Start of DATA SUPPLIED
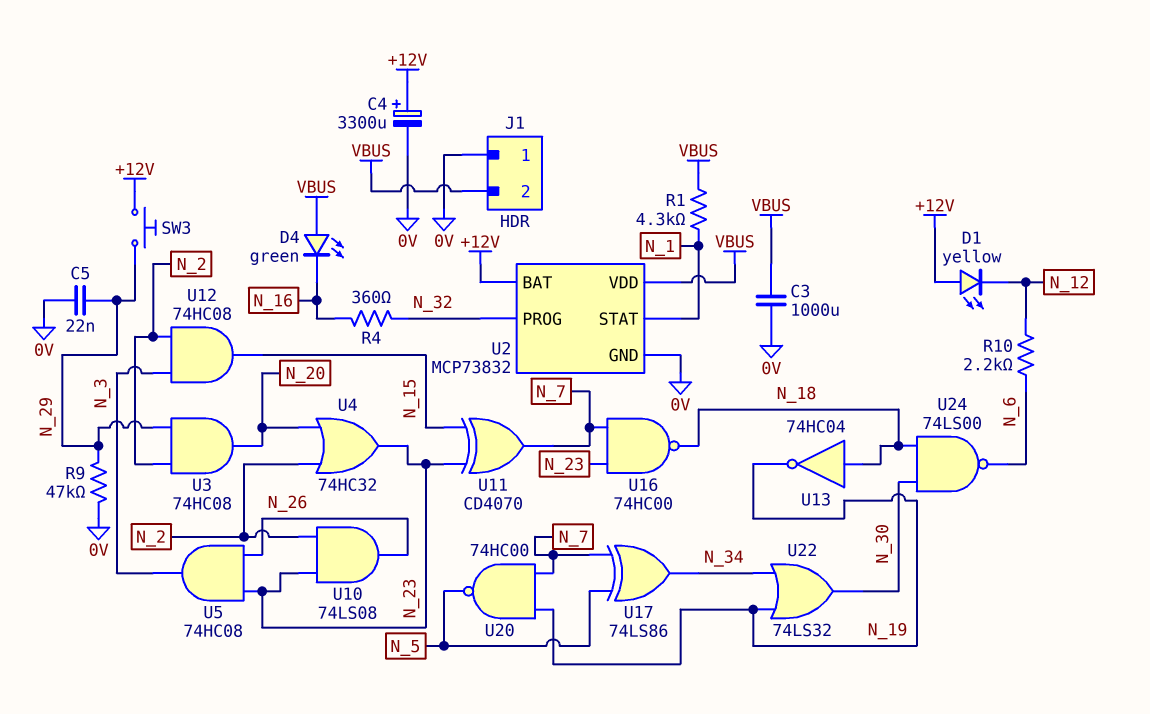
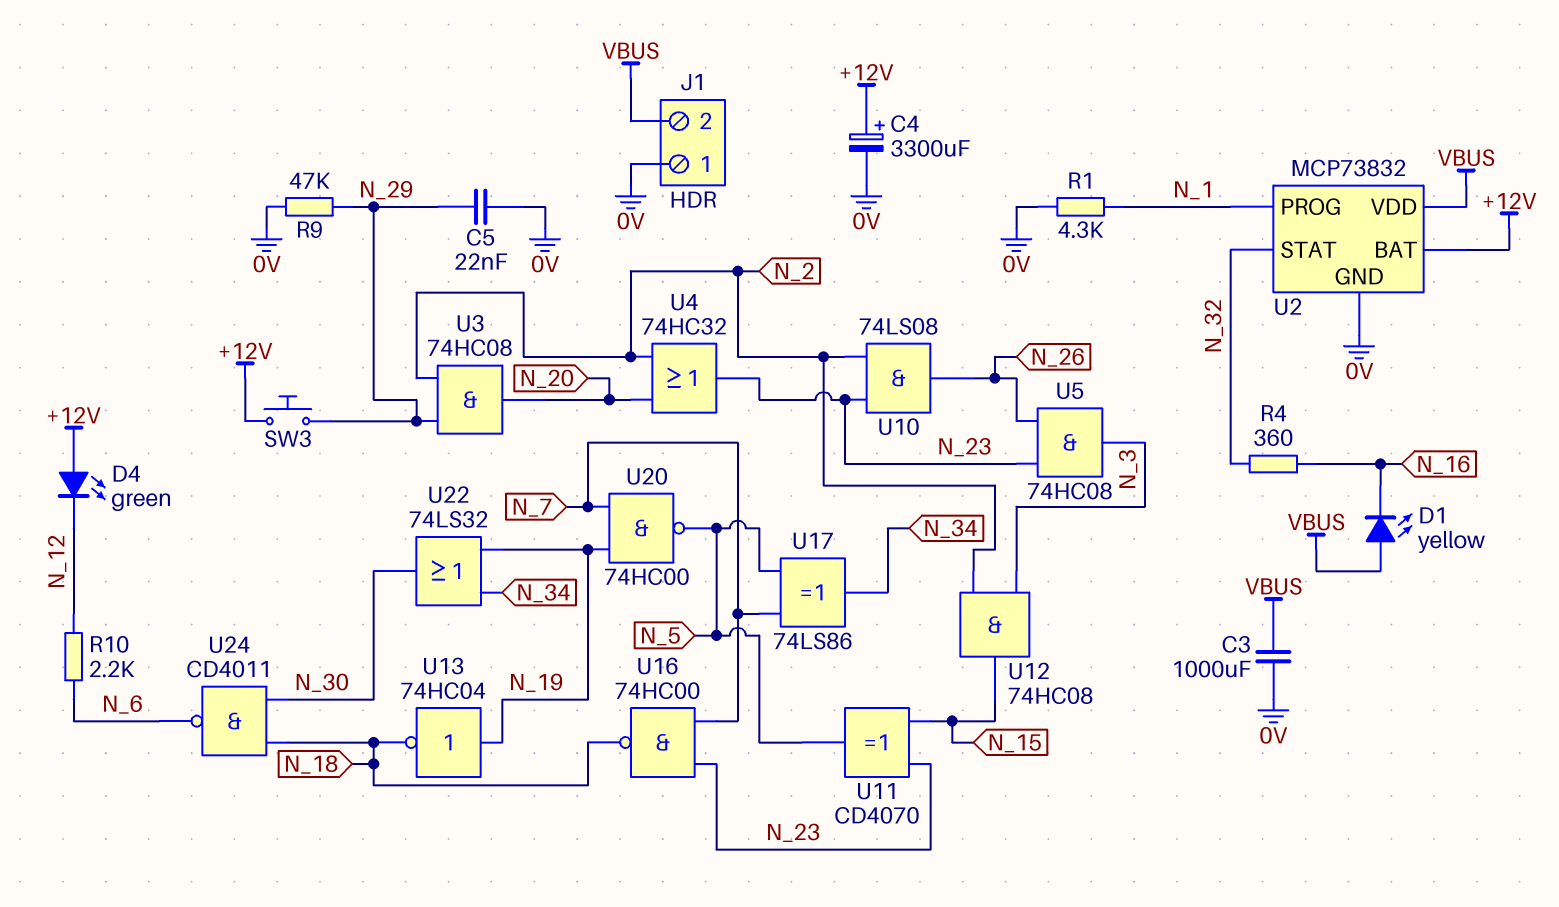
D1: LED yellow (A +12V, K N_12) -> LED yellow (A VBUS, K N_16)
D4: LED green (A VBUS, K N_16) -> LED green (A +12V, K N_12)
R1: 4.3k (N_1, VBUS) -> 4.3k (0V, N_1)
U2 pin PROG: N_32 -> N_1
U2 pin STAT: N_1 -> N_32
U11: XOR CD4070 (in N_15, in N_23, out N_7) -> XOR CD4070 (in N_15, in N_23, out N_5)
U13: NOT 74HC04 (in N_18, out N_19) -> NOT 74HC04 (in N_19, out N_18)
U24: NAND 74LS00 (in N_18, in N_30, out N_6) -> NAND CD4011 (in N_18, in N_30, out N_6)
End of DATA SUPPLIED
Start of DATA SUPPLIED
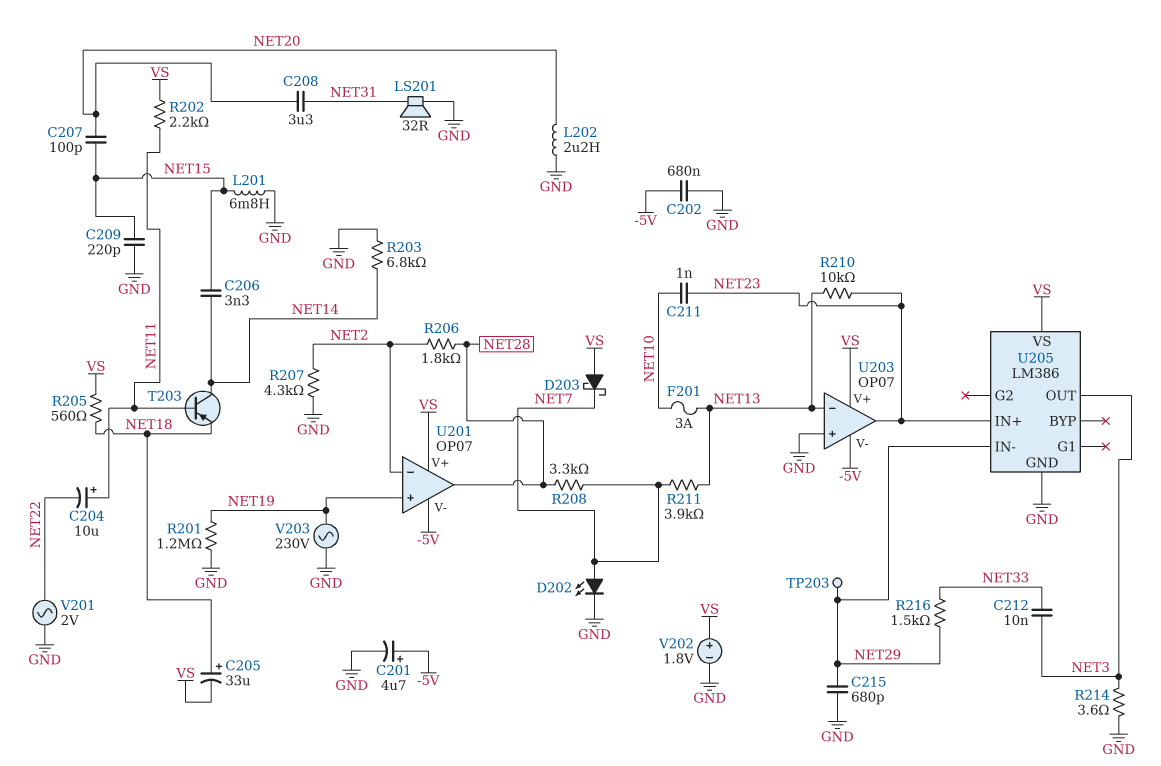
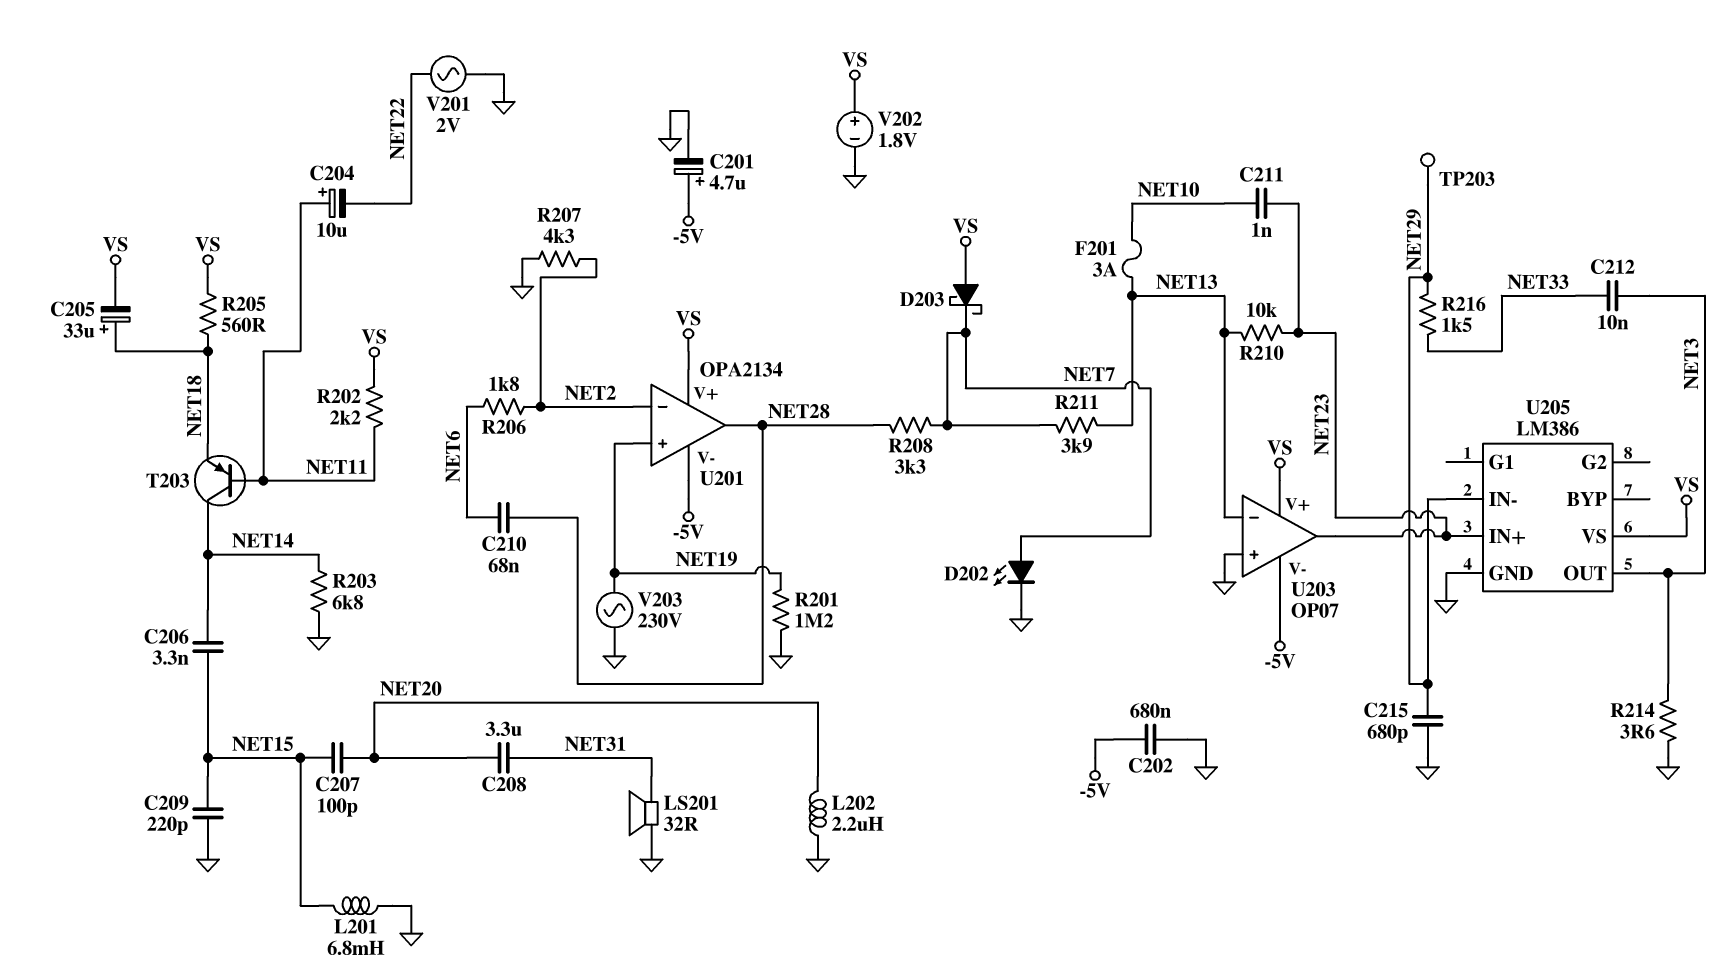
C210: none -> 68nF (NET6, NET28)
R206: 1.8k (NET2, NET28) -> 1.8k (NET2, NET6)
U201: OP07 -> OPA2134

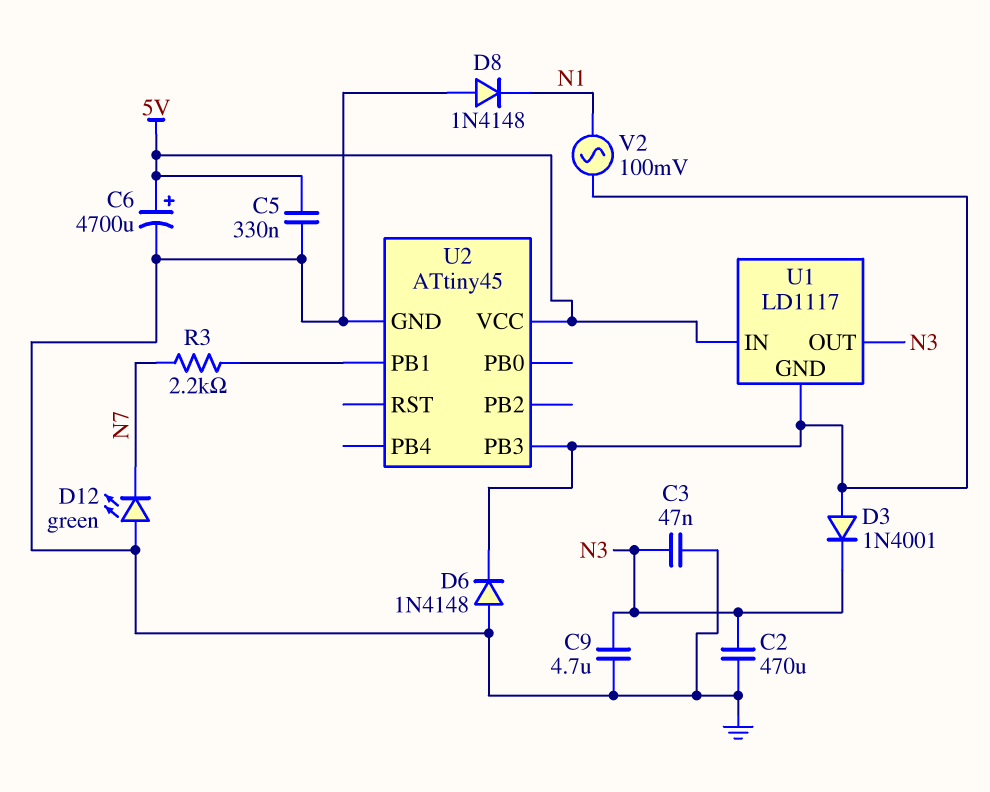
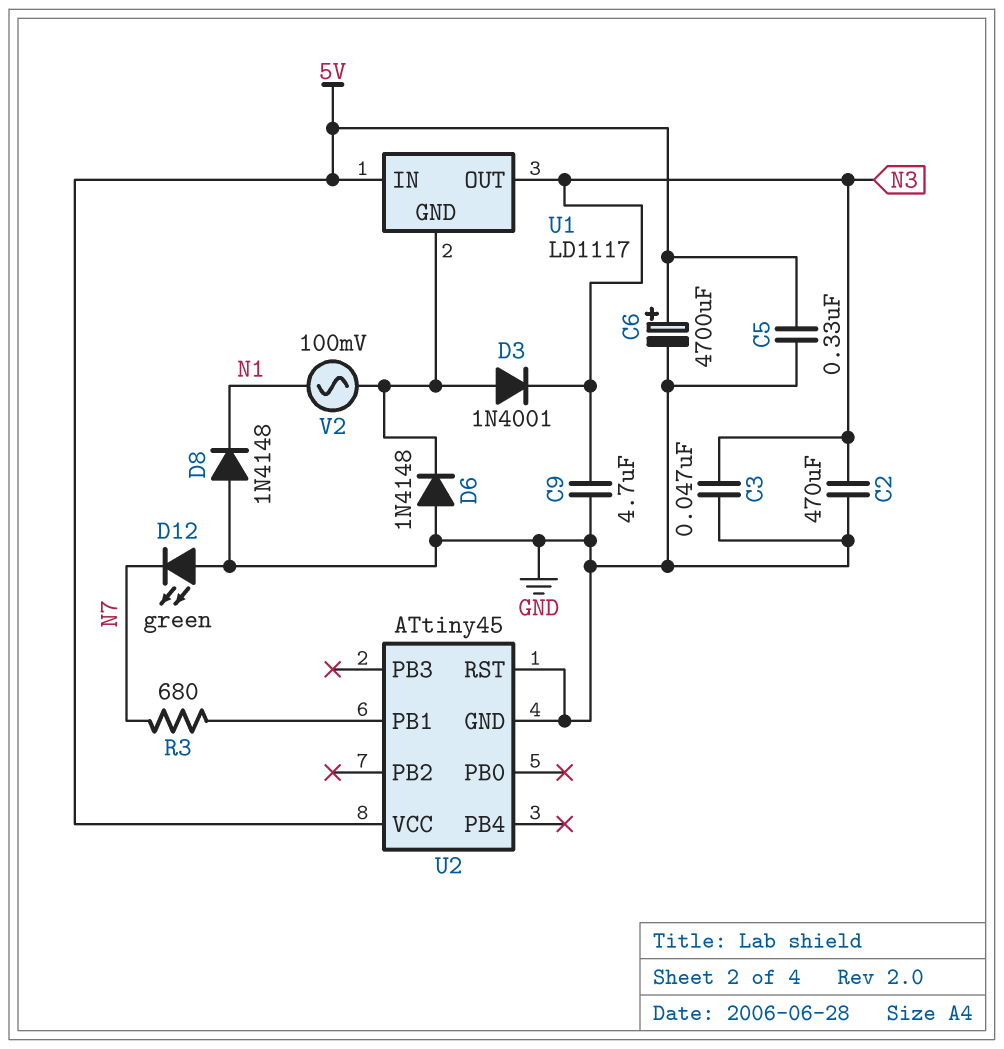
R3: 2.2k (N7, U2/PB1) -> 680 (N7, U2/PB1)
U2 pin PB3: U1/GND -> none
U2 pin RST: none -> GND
End of DATA SUPPLIED
Start of DATA SUPPLIED
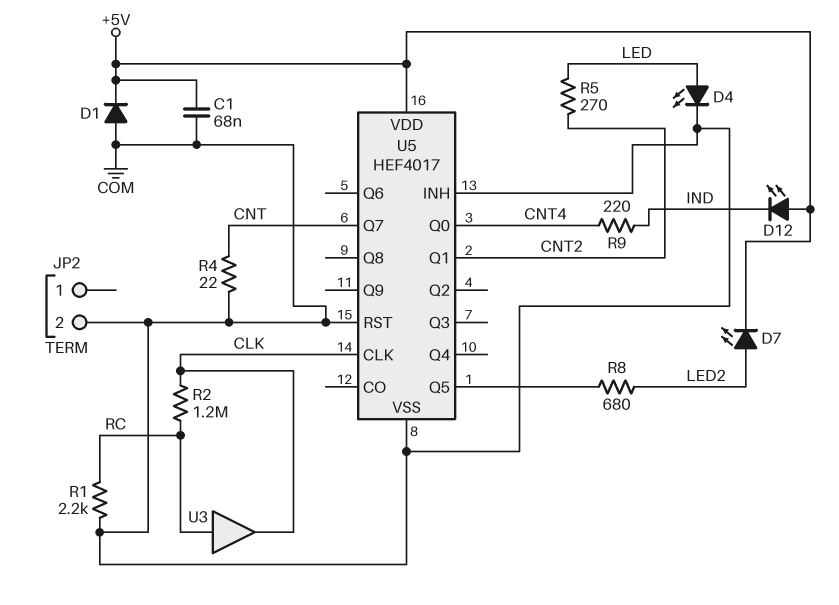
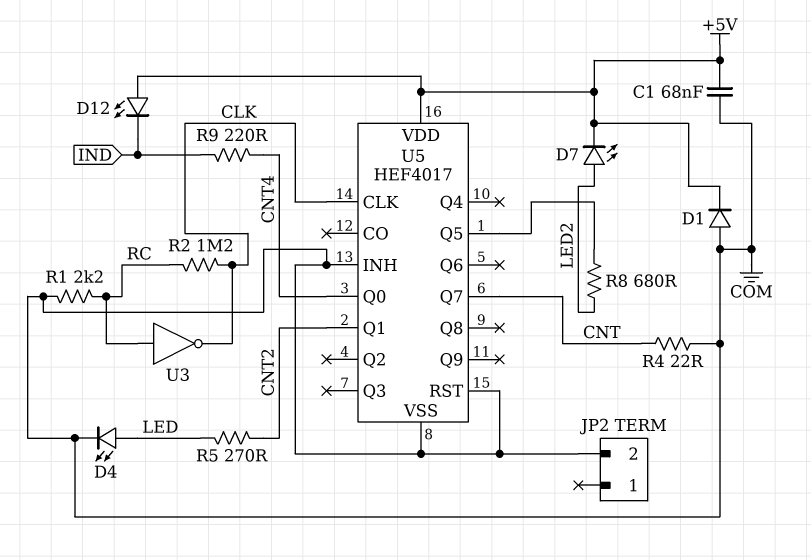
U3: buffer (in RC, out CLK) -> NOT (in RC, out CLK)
End of DATA SUPPLIED
TO DO>
Look through the material above. Copy each line where the word "none" appears.

SOLUTION FOR THIS EXERCISE>
C210: none -> 68nF (NET6, NET28)
U2 pin PB3: U1/GND -> none
U2 pin RST: none -> GND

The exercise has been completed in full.